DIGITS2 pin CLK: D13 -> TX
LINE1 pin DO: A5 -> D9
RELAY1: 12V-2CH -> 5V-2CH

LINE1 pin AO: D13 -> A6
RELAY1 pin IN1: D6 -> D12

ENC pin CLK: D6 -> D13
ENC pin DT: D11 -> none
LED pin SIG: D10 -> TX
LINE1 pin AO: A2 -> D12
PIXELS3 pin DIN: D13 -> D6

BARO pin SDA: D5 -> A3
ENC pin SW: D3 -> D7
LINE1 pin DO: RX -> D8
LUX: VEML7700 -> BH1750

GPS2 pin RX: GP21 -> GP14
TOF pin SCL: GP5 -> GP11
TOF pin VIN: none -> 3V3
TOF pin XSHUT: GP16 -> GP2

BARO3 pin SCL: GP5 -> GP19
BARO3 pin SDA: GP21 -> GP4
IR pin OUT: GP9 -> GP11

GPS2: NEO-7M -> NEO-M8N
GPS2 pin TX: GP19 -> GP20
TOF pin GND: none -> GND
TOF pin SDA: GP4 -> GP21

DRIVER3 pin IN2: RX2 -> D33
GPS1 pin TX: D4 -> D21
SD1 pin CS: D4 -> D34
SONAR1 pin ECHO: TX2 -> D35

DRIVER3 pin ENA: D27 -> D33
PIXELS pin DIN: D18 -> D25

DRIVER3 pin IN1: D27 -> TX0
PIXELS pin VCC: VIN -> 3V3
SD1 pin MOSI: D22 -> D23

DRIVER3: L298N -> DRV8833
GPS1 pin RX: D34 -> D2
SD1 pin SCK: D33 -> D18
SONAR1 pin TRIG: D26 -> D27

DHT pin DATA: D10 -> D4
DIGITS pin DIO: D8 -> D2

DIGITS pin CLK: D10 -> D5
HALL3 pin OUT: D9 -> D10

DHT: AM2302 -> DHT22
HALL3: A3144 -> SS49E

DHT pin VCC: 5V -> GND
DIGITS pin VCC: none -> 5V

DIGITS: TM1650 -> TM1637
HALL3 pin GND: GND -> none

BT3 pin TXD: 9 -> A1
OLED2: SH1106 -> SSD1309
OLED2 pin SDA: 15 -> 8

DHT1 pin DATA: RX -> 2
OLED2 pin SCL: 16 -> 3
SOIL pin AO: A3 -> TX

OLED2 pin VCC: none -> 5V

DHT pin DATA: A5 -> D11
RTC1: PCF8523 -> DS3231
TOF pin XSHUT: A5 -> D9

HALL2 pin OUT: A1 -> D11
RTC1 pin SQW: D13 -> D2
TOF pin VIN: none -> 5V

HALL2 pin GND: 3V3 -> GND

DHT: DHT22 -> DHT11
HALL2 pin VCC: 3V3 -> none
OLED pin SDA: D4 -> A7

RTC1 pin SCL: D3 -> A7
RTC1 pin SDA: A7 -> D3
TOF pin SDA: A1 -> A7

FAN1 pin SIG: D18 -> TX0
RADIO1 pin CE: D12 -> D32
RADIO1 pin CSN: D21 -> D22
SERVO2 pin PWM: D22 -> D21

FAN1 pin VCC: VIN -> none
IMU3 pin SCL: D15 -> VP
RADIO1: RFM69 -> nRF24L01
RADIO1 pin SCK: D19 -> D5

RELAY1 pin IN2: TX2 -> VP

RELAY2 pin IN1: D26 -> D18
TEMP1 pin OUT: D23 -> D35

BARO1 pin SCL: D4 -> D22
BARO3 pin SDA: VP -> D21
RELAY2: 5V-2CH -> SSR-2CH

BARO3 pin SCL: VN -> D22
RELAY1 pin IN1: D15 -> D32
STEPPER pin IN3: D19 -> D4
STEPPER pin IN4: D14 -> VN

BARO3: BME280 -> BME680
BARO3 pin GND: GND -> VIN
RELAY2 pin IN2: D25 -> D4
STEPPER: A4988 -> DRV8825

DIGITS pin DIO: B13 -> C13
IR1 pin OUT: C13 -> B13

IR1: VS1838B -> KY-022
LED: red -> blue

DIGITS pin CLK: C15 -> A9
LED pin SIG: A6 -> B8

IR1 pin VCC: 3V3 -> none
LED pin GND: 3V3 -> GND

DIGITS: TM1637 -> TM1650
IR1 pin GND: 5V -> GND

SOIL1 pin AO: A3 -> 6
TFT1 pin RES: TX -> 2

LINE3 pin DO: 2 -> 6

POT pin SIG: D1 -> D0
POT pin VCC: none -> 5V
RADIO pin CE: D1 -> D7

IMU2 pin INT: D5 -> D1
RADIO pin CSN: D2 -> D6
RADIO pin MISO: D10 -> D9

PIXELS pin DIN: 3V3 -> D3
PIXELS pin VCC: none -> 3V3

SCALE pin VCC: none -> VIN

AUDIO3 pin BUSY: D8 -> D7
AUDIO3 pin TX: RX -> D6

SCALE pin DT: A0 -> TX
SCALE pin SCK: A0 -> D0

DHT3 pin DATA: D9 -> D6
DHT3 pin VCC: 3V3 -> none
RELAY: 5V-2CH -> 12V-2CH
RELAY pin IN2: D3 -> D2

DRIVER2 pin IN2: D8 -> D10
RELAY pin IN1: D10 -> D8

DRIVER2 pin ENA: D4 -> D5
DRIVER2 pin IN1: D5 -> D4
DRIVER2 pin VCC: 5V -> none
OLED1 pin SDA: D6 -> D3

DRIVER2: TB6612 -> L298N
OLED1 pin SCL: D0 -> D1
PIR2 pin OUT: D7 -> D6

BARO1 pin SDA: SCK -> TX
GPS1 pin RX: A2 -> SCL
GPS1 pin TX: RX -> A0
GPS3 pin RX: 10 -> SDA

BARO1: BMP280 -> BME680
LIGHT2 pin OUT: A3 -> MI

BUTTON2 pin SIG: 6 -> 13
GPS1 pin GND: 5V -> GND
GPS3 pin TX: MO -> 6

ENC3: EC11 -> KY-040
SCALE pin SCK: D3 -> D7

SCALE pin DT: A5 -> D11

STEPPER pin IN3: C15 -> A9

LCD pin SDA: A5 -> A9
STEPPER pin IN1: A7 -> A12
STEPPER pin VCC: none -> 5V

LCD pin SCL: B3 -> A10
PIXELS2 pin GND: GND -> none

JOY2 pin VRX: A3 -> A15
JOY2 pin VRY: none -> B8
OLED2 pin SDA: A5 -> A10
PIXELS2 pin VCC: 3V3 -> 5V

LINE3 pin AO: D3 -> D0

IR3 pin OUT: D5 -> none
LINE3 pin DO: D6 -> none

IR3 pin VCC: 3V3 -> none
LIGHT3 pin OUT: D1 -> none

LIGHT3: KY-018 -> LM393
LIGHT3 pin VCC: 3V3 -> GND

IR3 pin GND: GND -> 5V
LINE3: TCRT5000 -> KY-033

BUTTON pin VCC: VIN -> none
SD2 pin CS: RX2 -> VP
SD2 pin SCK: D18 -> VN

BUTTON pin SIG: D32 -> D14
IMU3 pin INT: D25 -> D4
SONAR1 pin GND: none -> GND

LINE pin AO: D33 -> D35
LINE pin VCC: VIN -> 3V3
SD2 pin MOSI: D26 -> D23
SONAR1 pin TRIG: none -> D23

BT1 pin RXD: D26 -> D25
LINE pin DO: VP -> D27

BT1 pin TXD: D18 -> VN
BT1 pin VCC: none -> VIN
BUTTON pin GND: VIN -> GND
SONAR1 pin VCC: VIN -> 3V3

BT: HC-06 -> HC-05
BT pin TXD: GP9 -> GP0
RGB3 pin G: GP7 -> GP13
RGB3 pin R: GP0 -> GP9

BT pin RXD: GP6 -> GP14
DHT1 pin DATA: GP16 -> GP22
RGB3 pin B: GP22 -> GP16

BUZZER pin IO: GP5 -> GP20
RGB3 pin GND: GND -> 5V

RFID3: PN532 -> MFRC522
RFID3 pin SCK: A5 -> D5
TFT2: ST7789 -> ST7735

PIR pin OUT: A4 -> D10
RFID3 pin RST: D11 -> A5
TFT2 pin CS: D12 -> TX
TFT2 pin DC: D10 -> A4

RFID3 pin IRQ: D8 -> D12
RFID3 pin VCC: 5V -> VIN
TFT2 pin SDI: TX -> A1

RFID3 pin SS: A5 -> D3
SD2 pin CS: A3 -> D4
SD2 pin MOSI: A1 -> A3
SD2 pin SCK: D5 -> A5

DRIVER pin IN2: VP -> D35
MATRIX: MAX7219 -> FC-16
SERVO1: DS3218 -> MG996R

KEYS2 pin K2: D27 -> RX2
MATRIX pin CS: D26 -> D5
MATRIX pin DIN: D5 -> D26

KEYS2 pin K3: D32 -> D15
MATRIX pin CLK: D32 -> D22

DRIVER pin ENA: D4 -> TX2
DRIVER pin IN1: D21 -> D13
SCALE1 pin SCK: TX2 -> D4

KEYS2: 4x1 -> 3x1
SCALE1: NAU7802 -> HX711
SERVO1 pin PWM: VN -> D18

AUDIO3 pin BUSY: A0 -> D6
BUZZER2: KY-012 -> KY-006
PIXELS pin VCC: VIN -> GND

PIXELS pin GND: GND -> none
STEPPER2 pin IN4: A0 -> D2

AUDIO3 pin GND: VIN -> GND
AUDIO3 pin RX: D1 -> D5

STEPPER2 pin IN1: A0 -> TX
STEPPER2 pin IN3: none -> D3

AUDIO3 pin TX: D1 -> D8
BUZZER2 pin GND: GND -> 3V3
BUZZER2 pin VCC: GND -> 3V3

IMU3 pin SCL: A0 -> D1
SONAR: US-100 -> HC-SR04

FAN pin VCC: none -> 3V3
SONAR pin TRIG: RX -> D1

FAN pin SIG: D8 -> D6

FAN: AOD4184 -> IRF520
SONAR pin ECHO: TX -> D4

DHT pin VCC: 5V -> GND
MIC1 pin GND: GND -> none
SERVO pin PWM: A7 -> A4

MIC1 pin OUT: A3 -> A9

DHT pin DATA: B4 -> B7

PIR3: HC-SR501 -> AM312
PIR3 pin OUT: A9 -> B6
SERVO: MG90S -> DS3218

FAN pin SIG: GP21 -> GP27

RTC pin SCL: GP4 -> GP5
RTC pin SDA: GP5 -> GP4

- TASK REQUIREMENTS
Reproduce the entries above exactly, but only the lines between the line holding "STEPPER pin IN4: D14 -> VN" and the line holding "IR3 pin OUT: D5 -> none", inclusive.

- RESULT OF THE TASK
STEPPER pin IN4: D14 -> VN

BARO3: BME280 -> BME680
BARO3 pin GND: GND -> VIN
RELAY2 pin IN2: D25 -> D4
STEPPER: A4988 -> DRV8825

DIGITS pin DIO: B13 -> C13
IR1 pin OUT: C13 -> B13

IR1: VS1838B -> KY-022
LED: red -> blue

DIGITS pin CLK: C15 -> A9
LED pin SIG: A6 -> B8

IR1 pin VCC: 3V3 -> none
LED pin GND: 3V3 -> GND

DIGITS: TM1637 -> TM1650
IR1 pin GND: 5V -> GND

SOIL1 pin AO: A3 -> 6
TFT1 pin RES: TX -> 2

LINE3 pin DO: 2 -> 6

POT pin SIG: D1 -> D0
POT pin VCC: none -> 5V
RADIO pin CE: D1 -> D7

IMU2 pin INT: D5 -> D1
RADIO pin CSN: D2 -> D6
RADIO pin MISO: D10 -> D9

PIXELS pin DIN: 3V3 -> D3
PIXELS pin VCC: none -> 3V3

SCALE pin VCC: none -> VIN

AUDIO3 pin BUSY: D8 -> D7
AUDIO3 pin TX: RX -> D6

SCALE pin DT: A0 -> TX
SCALE pin SCK: A0 -> D0

DHT3 pin DATA: D9 -> D6
DHT3 pin VCC: 3V3 -> none
RELAY: 5V-2CH -> 12V-2CH
RELAY pin IN2: D3 -> D2

DRIVER2 pin IN2: D8 -> D10
RELAY pin IN1: D10 -> D8

DRIVER2 pin ENA: D4 -> D5
DRIVER2 pin IN1: D5 -> D4
DRIVER2 pin VCC: 5V -> none
OLED1 pin SDA: D6 -> D3

DRIVER2: TB6612 -> L298N
OLED1 pin SCL: D0 -> D1
PIR2 pin OUT: D7 -> D6

BARO1 pin SDA: SCK -> TX
GPS1 pin RX: A2 -> SCL
GPS1 pin TX: RX -> A0
GPS3 pin RX: 10 -> SDA

BARO1: BMP280 -> BME680
LIGHT2 pin OUT: A3 -> MI

BUTTON2 pin SIG: 6 -> 13
GPS1 pin GND: 5V -> GND
GPS3 pin TX: MO -> 6

ENC3: EC11 -> KY-040
SCALE pin SCK: D3 -> D7

SCALE pin DT: A5 -> D11

STEPPER pin IN3: C15 -> A9

LCD pin SDA: A5 -> A9
STEPPER pin IN1: A7 -> A12
STEPPER pin VCC: none -> 5V

LCD pin SCL: B3 -> A10
PIXELS2 pin GND: GND -> none

JOY2 pin VRX: A3 -> A15
JOY2 pin VRY: none -> B8
OLED2 pin SDA: A5 -> A10
PIXELS2 pin VCC: 3V3 -> 5V

LINE3 pin AO: D3 -> D0

IR3 pin OUT: D5 -> none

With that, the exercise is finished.